--- START ---

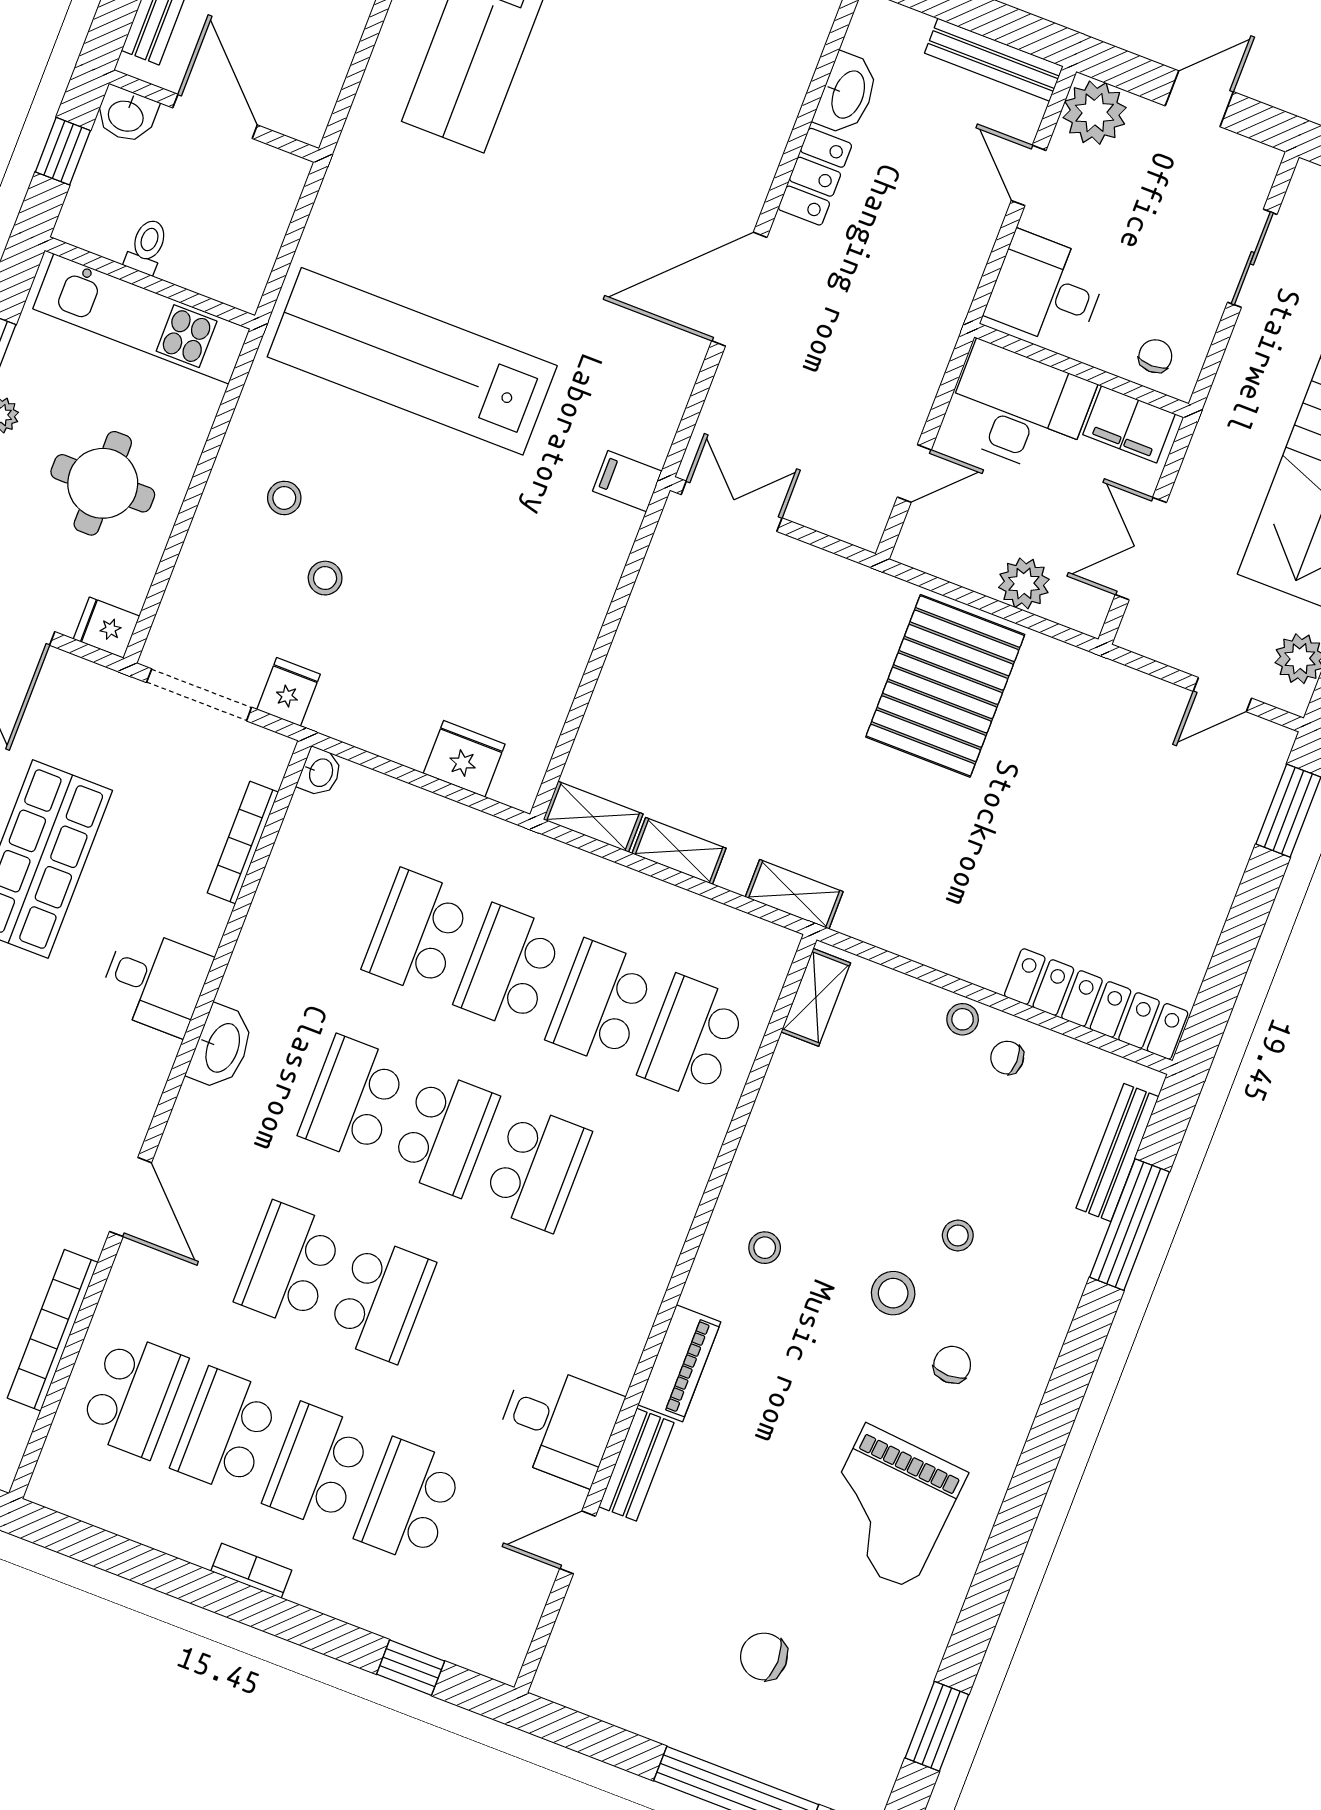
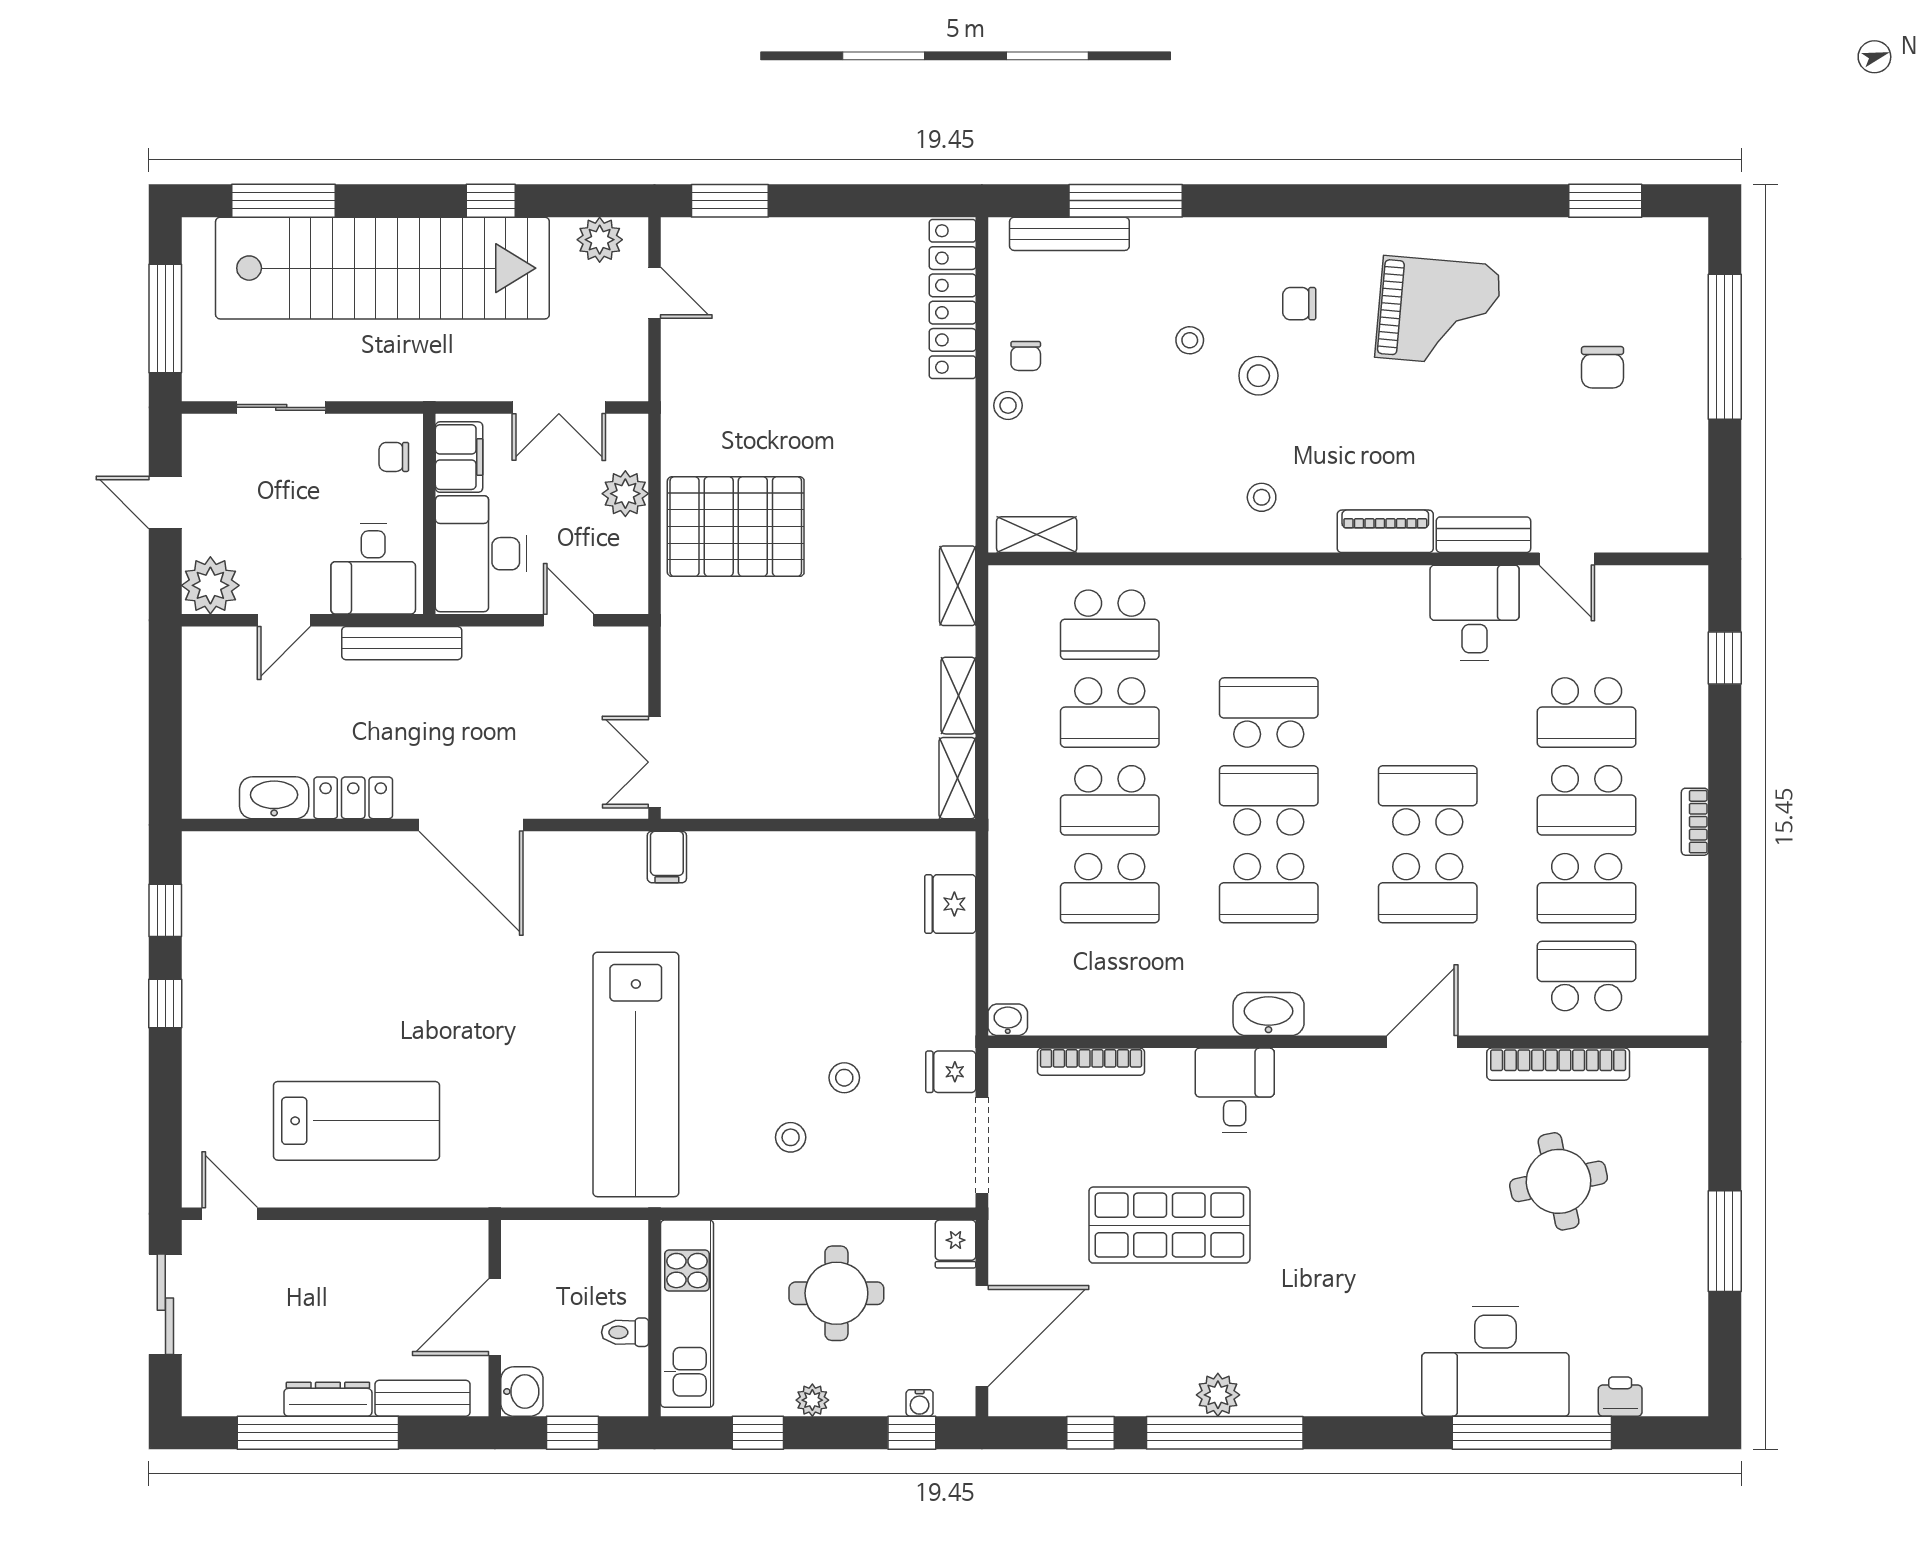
bench: (994, 60) -> (402, 643), moved, turned 90

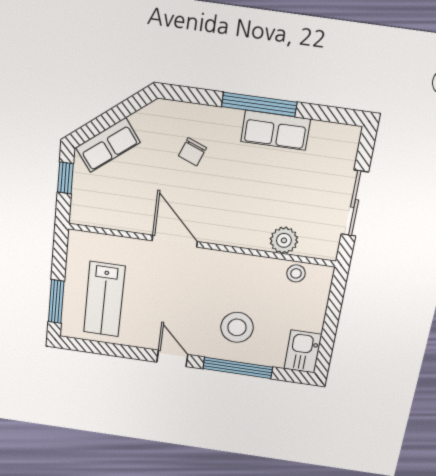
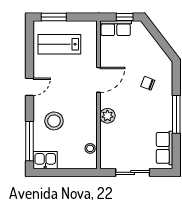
row of seats: (275, 130) -> (165, 148), moved
row of seats: (108, 145) -> (116, 28), moved, turned -53
plant: (284, 240) -> (107, 116), moved
window: (238, 368) -> (29, 141), moved

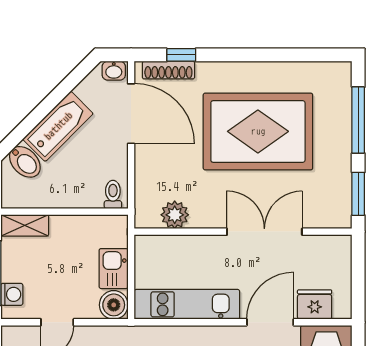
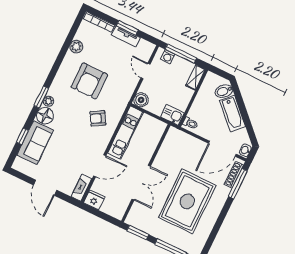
window: (181, 55) -> (238, 184), width x2.17
plant: (175, 215) -> (168, 146), removed
kitchen sink: (114, 269) -> (172, 115), moved
fridge: (315, 305) -> (94, 200), moved, turned -90
door: (270, 322) -> (100, 166), hinge flipped

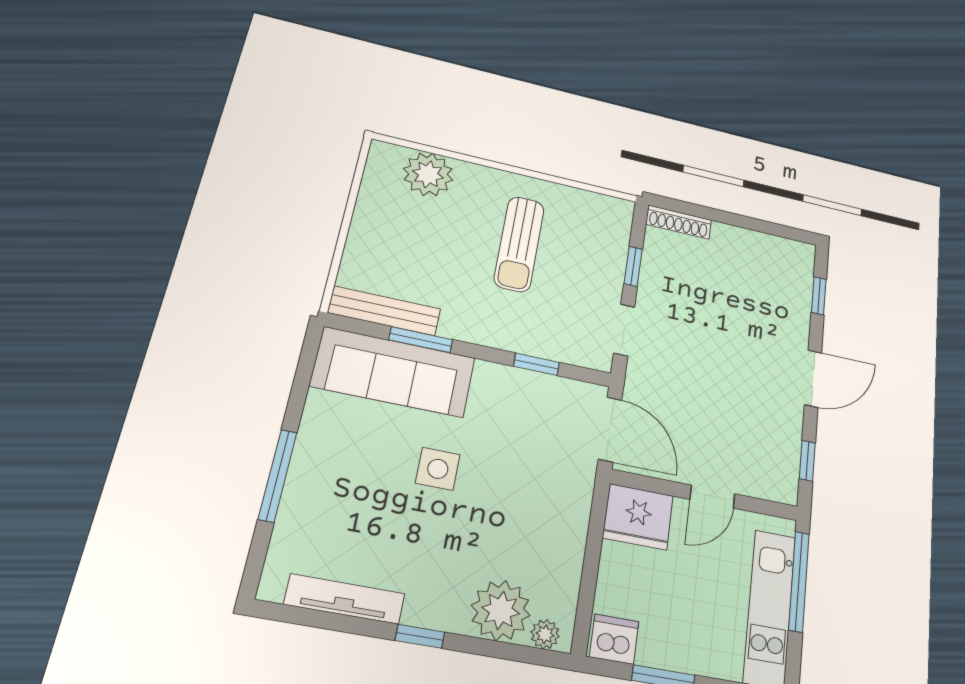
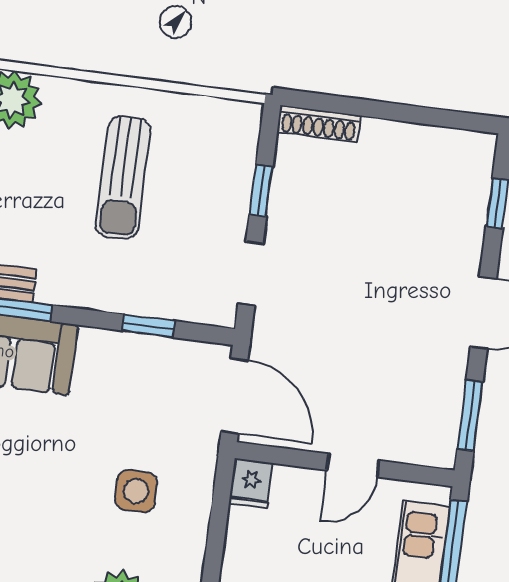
window: (807, 461) -> (470, 415), width x1.50
side table: (438, 469) -> (136, 491), moved
fridge: (638, 517) -> (251, 483), width x0.53, depth x0.75

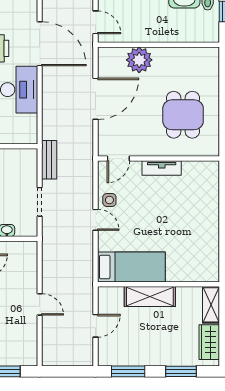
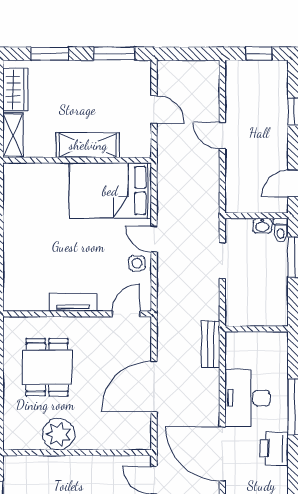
plant: (139, 60) -> (59, 434), moved
bench: (49, 160) -> (211, 344), moved
bed: (131, 267) -> (110, 191), width x1.50
door: (96, 326) -> (154, 109), swing flipped

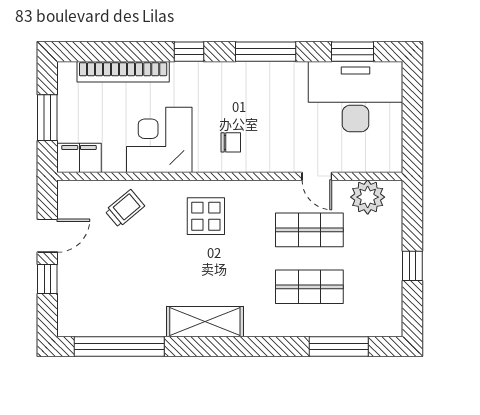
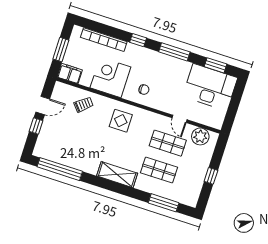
shelving: (205, 322) -> (117, 175), moved

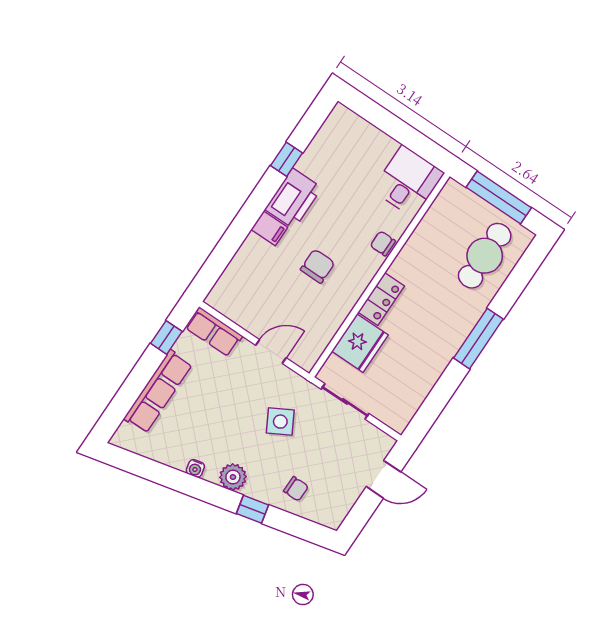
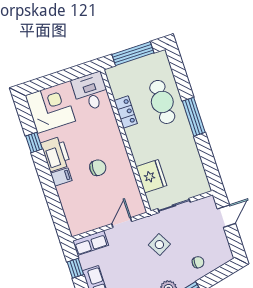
corner desk: (347, 146) -> (50, 108), added
chair: (383, 243) -> (111, 127), removed
cafe table: (485, 256) -> (162, 102), moved
chair: (318, 266) -> (98, 168), turned 90
locker: (381, 299) -> (126, 112), moved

--- END ---

* [Requirement]
Exact copy, pictures excluded: every line above from the one containing "window: (807, 461) -> (470, 415), width x1.50" to the one containing "bench: (49, 160) -> (211, 344), moved", inclusive, and nothing more.

* [Response to this task]
window: (807, 461) -> (470, 415), width x1.50
side table: (438, 469) -> (136, 491), moved
fridge: (638, 517) -> (251, 483), width x0.53, depth x0.75

plant: (139, 60) -> (59, 434), moved
bench: (49, 160) -> (211, 344), moved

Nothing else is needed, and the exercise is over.